What is being asked: Every line below between the line holding "(89, 229) = (232, 323): purple" and the line holding "(581, 218) = (547, 242): none", inclusive, should be repeated exactly, and all other lines omitted.

Material shown:

○ ○ ○ ○ ○ ○ ○

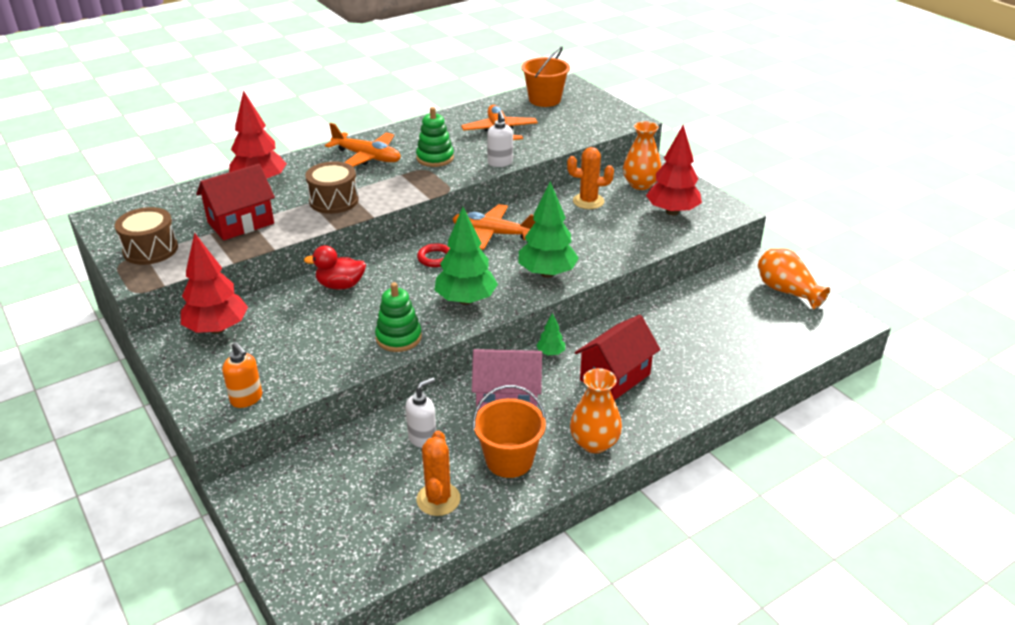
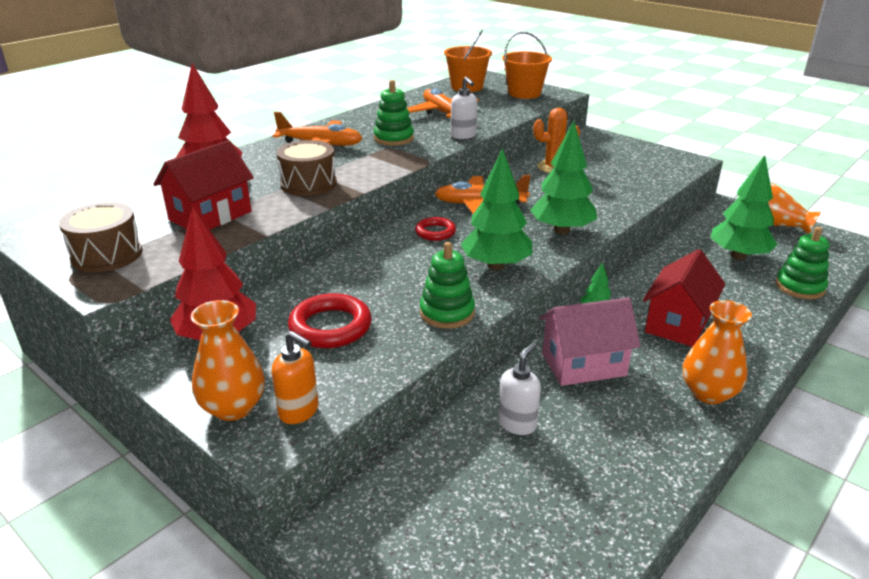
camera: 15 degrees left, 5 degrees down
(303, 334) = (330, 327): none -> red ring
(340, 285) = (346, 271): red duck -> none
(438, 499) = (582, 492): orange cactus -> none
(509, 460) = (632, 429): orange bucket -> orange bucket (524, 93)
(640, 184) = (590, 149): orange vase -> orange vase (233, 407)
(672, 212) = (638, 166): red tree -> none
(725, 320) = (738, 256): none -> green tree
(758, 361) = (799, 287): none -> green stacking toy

○ ○ ○ ○ ○ ○ ○

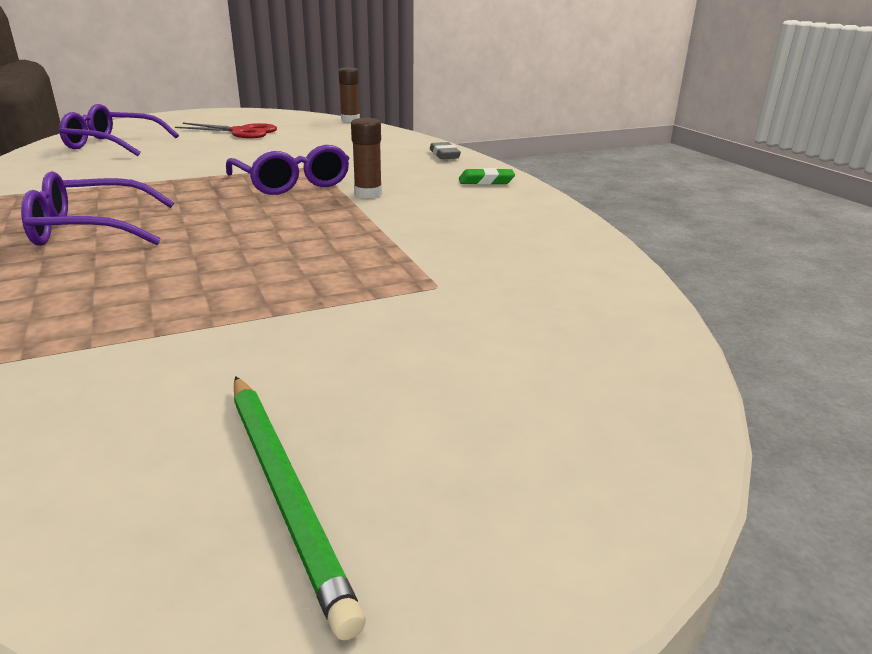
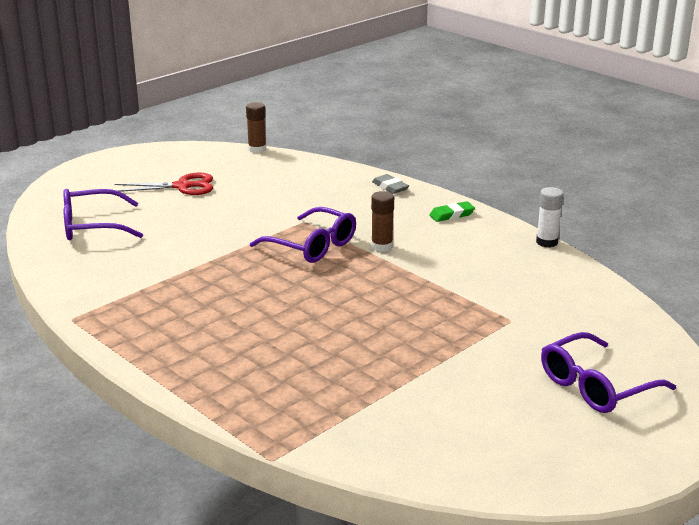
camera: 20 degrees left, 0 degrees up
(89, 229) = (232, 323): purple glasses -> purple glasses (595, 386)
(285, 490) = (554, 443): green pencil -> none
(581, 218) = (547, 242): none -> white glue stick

○ ○ ○ ○ ○ ○ ○

Your solution:
(89, 229) = (232, 323): purple glasses -> purple glasses (595, 386)
(285, 490) = (554, 443): green pencil -> none
(581, 218) = (547, 242): none -> white glue stick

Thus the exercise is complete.